Start of Block

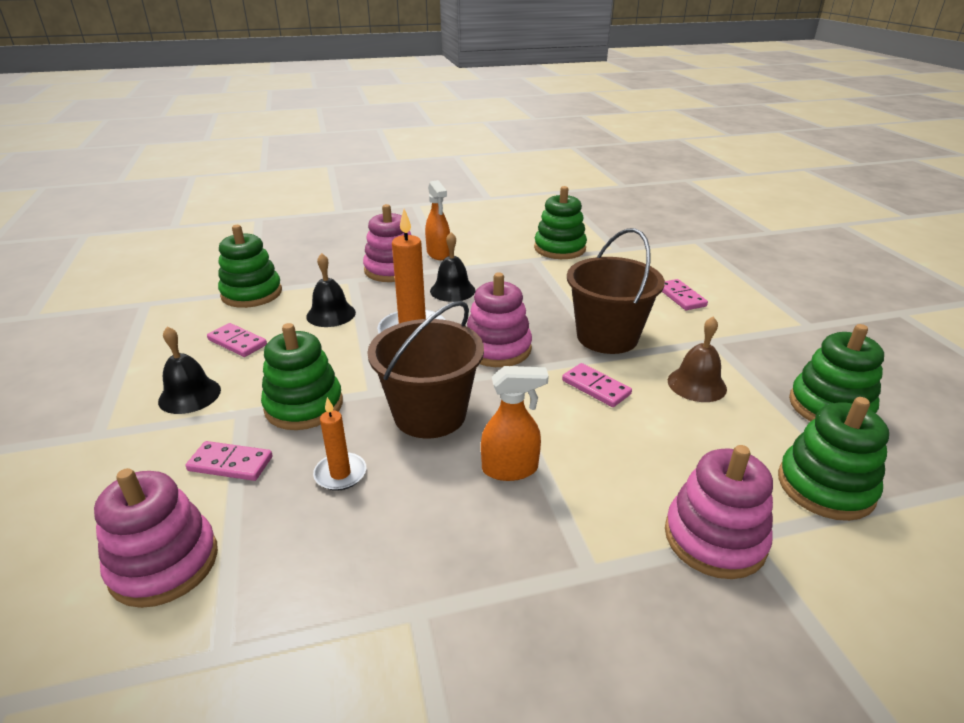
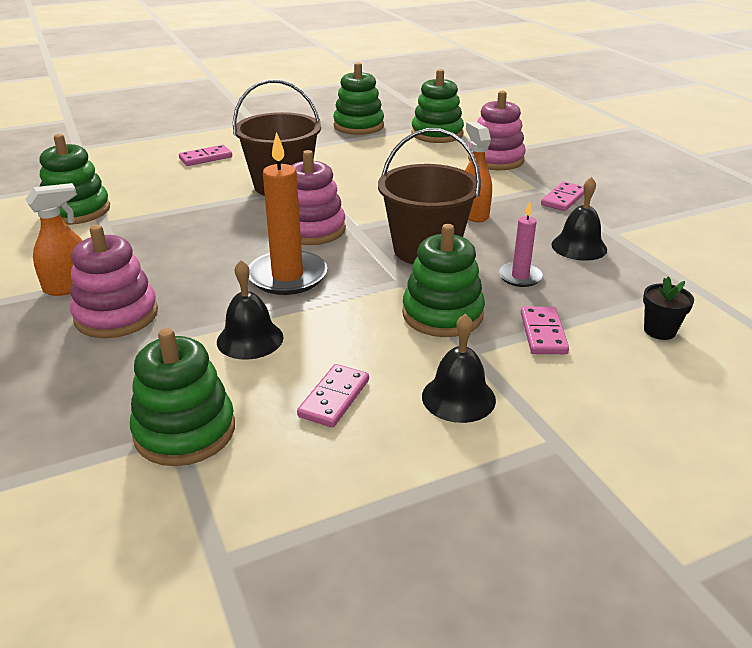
camera: 100 degrees left, 0 degrees up
(164, 563) = (659, 331): pink stacking toy -> black flower pot
(340, 474) = (520, 277): orange candle -> pink candle
(452, 290) = (185, 264): black bell -> black bell (579, 247)
(595, 387) = (361, 189): pink domino -> pink domino (563, 199)
(696, 384) = (345, 158): brown bell -> none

End of Block

## About this task
Exactly reproduce each record, leaving out any pictures.

## Solved exercise
camera: 100 degrees left, 0 degrees up
(164, 563) = (659, 331): pink stacking toy -> black flower pot
(340, 474) = (520, 277): orange candle -> pink candle
(452, 290) = (185, 264): black bell -> black bell (579, 247)
(595, 387) = (361, 189): pink domino -> pink domino (563, 199)
(696, 384) = (345, 158): brown bell -> none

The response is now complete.